# [EXERCISE DESCRIPTION]
Here are some records. Copy each one exactly.

# [SUPPLIED ENTRIES]
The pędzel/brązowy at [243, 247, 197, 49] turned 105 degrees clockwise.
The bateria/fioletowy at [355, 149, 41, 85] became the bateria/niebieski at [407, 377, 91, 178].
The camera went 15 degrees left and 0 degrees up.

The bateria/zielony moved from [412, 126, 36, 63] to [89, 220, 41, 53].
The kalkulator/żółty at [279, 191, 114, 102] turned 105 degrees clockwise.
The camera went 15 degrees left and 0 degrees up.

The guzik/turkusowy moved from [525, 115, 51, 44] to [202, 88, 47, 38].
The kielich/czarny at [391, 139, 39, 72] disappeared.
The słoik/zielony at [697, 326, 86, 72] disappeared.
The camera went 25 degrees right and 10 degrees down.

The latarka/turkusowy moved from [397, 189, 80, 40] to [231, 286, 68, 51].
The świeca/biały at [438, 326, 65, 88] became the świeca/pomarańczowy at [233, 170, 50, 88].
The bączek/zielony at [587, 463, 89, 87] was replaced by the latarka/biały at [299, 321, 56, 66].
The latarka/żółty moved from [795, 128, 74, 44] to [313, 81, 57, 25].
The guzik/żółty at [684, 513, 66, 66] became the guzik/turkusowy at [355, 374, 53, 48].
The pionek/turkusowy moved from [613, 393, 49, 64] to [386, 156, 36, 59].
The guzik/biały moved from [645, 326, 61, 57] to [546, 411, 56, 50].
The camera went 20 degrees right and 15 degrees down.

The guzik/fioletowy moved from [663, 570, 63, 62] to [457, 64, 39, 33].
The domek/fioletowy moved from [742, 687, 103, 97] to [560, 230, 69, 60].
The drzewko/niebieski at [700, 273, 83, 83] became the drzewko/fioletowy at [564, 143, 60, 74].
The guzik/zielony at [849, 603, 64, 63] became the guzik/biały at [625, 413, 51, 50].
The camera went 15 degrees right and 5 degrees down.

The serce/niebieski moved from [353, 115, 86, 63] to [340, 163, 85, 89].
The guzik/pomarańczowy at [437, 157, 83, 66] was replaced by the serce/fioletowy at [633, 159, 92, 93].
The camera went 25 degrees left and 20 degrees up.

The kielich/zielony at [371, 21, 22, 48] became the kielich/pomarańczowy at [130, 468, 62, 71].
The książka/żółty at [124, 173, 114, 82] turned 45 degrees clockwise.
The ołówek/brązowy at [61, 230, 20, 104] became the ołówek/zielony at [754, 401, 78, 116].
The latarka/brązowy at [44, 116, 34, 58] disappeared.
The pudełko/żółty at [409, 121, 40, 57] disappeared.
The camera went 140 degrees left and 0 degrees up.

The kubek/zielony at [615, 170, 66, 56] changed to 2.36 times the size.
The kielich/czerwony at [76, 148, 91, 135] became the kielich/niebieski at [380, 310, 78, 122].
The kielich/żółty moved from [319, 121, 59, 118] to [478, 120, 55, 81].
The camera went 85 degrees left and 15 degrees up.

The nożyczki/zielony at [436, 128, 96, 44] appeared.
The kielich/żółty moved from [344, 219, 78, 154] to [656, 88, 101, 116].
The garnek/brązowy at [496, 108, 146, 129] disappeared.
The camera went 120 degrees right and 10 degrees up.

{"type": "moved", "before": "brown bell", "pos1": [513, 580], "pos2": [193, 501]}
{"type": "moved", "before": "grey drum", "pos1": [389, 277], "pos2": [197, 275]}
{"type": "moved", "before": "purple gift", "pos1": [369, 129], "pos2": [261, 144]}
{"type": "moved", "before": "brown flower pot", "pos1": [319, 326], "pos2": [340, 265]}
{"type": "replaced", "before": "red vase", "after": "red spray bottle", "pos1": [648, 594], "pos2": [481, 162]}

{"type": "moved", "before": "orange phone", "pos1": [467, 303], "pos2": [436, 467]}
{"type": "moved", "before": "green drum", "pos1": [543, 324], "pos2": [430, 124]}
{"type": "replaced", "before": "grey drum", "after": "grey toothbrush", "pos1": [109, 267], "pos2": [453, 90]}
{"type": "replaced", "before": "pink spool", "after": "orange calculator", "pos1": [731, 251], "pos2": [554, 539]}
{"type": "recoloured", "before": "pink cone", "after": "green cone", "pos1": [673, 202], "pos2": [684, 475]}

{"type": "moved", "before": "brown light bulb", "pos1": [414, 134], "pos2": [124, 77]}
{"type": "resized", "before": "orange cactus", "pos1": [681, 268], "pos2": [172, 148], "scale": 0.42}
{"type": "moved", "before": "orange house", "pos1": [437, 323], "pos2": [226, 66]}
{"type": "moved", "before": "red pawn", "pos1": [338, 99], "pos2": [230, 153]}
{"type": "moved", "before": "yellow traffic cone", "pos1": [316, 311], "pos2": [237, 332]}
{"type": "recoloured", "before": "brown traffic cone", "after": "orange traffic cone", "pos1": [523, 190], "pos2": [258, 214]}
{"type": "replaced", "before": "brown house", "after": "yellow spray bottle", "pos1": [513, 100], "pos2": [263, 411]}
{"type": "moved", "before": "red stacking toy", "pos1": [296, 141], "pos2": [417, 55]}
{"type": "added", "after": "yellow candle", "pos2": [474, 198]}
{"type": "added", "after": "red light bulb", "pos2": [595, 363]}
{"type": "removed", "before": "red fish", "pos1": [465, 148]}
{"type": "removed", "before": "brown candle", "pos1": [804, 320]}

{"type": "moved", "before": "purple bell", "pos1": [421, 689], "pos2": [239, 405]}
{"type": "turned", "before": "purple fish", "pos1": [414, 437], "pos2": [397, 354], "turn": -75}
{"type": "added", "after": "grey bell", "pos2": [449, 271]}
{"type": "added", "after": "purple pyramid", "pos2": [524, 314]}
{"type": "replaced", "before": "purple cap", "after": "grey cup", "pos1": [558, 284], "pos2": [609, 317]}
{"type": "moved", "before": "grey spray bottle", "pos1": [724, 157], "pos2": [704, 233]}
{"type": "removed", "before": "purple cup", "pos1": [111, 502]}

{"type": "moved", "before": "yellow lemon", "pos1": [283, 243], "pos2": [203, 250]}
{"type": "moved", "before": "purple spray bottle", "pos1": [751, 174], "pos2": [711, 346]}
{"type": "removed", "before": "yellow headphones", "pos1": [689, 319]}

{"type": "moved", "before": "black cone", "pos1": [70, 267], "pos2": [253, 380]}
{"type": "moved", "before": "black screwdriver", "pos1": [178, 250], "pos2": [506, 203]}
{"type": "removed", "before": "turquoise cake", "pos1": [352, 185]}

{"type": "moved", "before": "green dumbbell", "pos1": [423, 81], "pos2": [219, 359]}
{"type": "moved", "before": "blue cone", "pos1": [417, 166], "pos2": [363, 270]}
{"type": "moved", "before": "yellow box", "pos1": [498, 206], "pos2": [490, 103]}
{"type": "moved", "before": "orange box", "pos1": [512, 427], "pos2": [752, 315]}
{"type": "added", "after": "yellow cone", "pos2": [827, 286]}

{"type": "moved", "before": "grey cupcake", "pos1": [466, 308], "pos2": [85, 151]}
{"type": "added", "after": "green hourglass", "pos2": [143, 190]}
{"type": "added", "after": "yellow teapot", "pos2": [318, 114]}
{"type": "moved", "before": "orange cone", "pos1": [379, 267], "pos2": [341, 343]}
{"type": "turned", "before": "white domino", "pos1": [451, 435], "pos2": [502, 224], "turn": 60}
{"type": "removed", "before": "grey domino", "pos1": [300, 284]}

# [RESPONSE BELOW]
The pędzel/brązowy at [243, 247, 197, 49] turned 105 degrees clockwise.
The bateria/fioletowy at [355, 149, 41, 85] became the bateria/niebieski at [407, 377, 91, 178].
The camera went 15 degrees left and 0 degrees up.

The bateria/zielony moved from [412, 126, 36, 63] to [89, 220, 41, 53].
The kalkulator/żółty at [279, 191, 114, 102] turned 105 degrees clockwise.
The camera went 15 degrees left and 0 degrees up.

The guzik/turkusowy moved from [525, 115, 51, 44] to [202, 88, 47, 38].
The kielich/czarny at [391, 139, 39, 72] disappeared.
The słoik/zielony at [697, 326, 86, 72] disappeared.
The camera went 25 degrees right and 10 degrees down.

The latarka/turkusowy moved from [397, 189, 80, 40] to [231, 286, 68, 51].
The świeca/biały at [438, 326, 65, 88] became the świeca/pomarańczowy at [233, 170, 50, 88].
The bączek/zielony at [587, 463, 89, 87] was replaced by the latarka/biały at [299, 321, 56, 66].
The latarka/żółty moved from [795, 128, 74, 44] to [313, 81, 57, 25].
The guzik/żółty at [684, 513, 66, 66] became the guzik/turkusowy at [355, 374, 53, 48].
The pionek/turkusowy moved from [613, 393, 49, 64] to [386, 156, 36, 59].
The guzik/biały moved from [645, 326, 61, 57] to [546, 411, 56, 50].
The camera went 20 degrees right and 15 degrees down.

The guzik/fioletowy moved from [663, 570, 63, 62] to [457, 64, 39, 33].
The domek/fioletowy moved from [742, 687, 103, 97] to [560, 230, 69, 60].
The drzewko/niebieski at [700, 273, 83, 83] became the drzewko/fioletowy at [564, 143, 60, 74].
The guzik/zielony at [849, 603, 64, 63] became the guzik/biały at [625, 413, 51, 50].
The camera went 15 degrees right and 5 degrees down.

The serce/niebieski moved from [353, 115, 86, 63] to [340, 163, 85, 89].
The guzik/pomarańczowy at [437, 157, 83, 66] was replaced by the serce/fioletowy at [633, 159, 92, 93].
The camera went 25 degrees left and 20 degrees up.

The kielich/zielony at [371, 21, 22, 48] became the kielich/pomarańczowy at [130, 468, 62, 71].
The książka/żółty at [124, 173, 114, 82] turned 45 degrees clockwise.
The ołówek/brązowy at [61, 230, 20, 104] became the ołówek/zielony at [754, 401, 78, 116].
The latarka/brązowy at [44, 116, 34, 58] disappeared.
The pudełko/żółty at [409, 121, 40, 57] disappeared.
The camera went 140 degrees left and 0 degrees up.

The kubek/zielony at [615, 170, 66, 56] changed to 2.36 times the size.
The kielich/czerwony at [76, 148, 91, 135] became the kielich/niebieski at [380, 310, 78, 122].
The kielich/żółty moved from [319, 121, 59, 118] to [478, 120, 55, 81].
The camera went 85 degrees left and 15 degrees up.

The nożyczki/zielony at [436, 128, 96, 44] appeared.
The kielich/żółty moved from [344, 219, 78, 154] to [656, 88, 101, 116].
The garnek/brązowy at [496, 108, 146, 129] disappeared.
The camera went 120 degrees right and 10 degrees up.

{"type": "moved", "before": "brown bell", "pos1": [513, 580], "pos2": [193, 501]}
{"type": "moved", "before": "grey drum", "pos1": [389, 277], "pos2": [197, 275]}
{"type": "moved", "before": "purple gift", "pos1": [369, 129], "pos2": [261, 144]}
{"type": "moved", "before": "brown flower pot", "pos1": [319, 326], "pos2": [340, 265]}
{"type": "replaced", "before": "red vase", "after": "red spray bottle", "pos1": [648, 594], "pos2": [481, 162]}

{"type": "moved", "before": "orange phone", "pos1": [467, 303], "pos2": [436, 467]}
{"type": "moved", "before": "green drum", "pos1": [543, 324], "pos2": [430, 124]}
{"type": "replaced", "before": "grey drum", "after": "grey toothbrush", "pos1": [109, 267], "pos2": [453, 90]}
{"type": "replaced", "before": "pink spool", "after": "orange calculator", "pos1": [731, 251], "pos2": [554, 539]}
{"type": "recoloured", "before": "pink cone", "after": "green cone", "pos1": [673, 202], "pos2": [684, 475]}

{"type": "moved", "before": "brown light bulb", "pos1": [414, 134], "pos2": [124, 77]}
{"type": "resized", "before": "orange cactus", "pos1": [681, 268], "pos2": [172, 148], "scale": 0.42}
{"type": "moved", "before": "orange house", "pos1": [437, 323], "pos2": [226, 66]}
{"type": "moved", "before": "red pawn", "pos1": [338, 99], "pos2": [230, 153]}
{"type": "moved", "before": "yellow traffic cone", "pos1": [316, 311], "pos2": [237, 332]}
{"type": "recoloured", "before": "brown traffic cone", "after": "orange traffic cone", "pos1": [523, 190], "pos2": [258, 214]}
{"type": "replaced", "before": "brown house", "after": "yellow spray bottle", "pos1": [513, 100], "pos2": [263, 411]}
{"type": "moved", "before": "red stacking toy", "pos1": [296, 141], "pos2": [417, 55]}
{"type": "added", "after": "yellow candle", "pos2": [474, 198]}
{"type": "added", "after": "red light bulb", "pos2": [595, 363]}
{"type": "removed", "before": "red fish", "pos1": [465, 148]}
{"type": "removed", "before": "brown candle", "pos1": [804, 320]}

{"type": "moved", "before": "purple bell", "pos1": [421, 689], "pos2": [239, 405]}
{"type": "turned", "before": "purple fish", "pos1": [414, 437], "pos2": [397, 354], "turn": -75}
{"type": "added", "after": "grey bell", "pos2": [449, 271]}
{"type": "added", "after": "purple pyramid", "pos2": [524, 314]}
{"type": "replaced", "before": "purple cap", "after": "grey cup", "pos1": [558, 284], "pos2": [609, 317]}
{"type": "moved", "before": "grey spray bottle", "pos1": [724, 157], "pos2": [704, 233]}
{"type": "removed", "before": "purple cup", "pos1": [111, 502]}

{"type": "moved", "before": "yellow lemon", "pos1": [283, 243], "pos2": [203, 250]}
{"type": "moved", "before": "purple spray bottle", "pos1": [751, 174], "pos2": [711, 346]}
{"type": "removed", "before": "yellow headphones", "pos1": [689, 319]}

{"type": "moved", "before": "black cone", "pos1": [70, 267], "pos2": [253, 380]}
{"type": "moved", "before": "black screwdriver", "pos1": [178, 250], "pos2": [506, 203]}
{"type": "removed", "before": "turquoise cake", "pos1": [352, 185]}

{"type": "moved", "before": "green dumbbell", "pos1": [423, 81], "pos2": [219, 359]}
{"type": "moved", "before": "blue cone", "pos1": [417, 166], "pos2": [363, 270]}
{"type": "moved", "before": "yellow box", "pos1": [498, 206], "pos2": [490, 103]}
{"type": "moved", "before": "orange box", "pos1": [512, 427], "pos2": [752, 315]}
{"type": "added", "after": "yellow cone", "pos2": [827, 286]}

{"type": "moved", "before": "grey cupcake", "pos1": [466, 308], "pos2": [85, 151]}
{"type": "added", "after": "green hourglass", "pos2": [143, 190]}
{"type": "added", "after": "yellow teapot", "pos2": [318, 114]}
{"type": "moved", "before": "orange cone", "pos1": [379, 267], "pos2": [341, 343]}
{"type": "turned", "before": "white domino", "pos1": [451, 435], "pos2": [502, 224], "turn": 60}
{"type": "removed", "before": "grey domino", "pos1": [300, 284]}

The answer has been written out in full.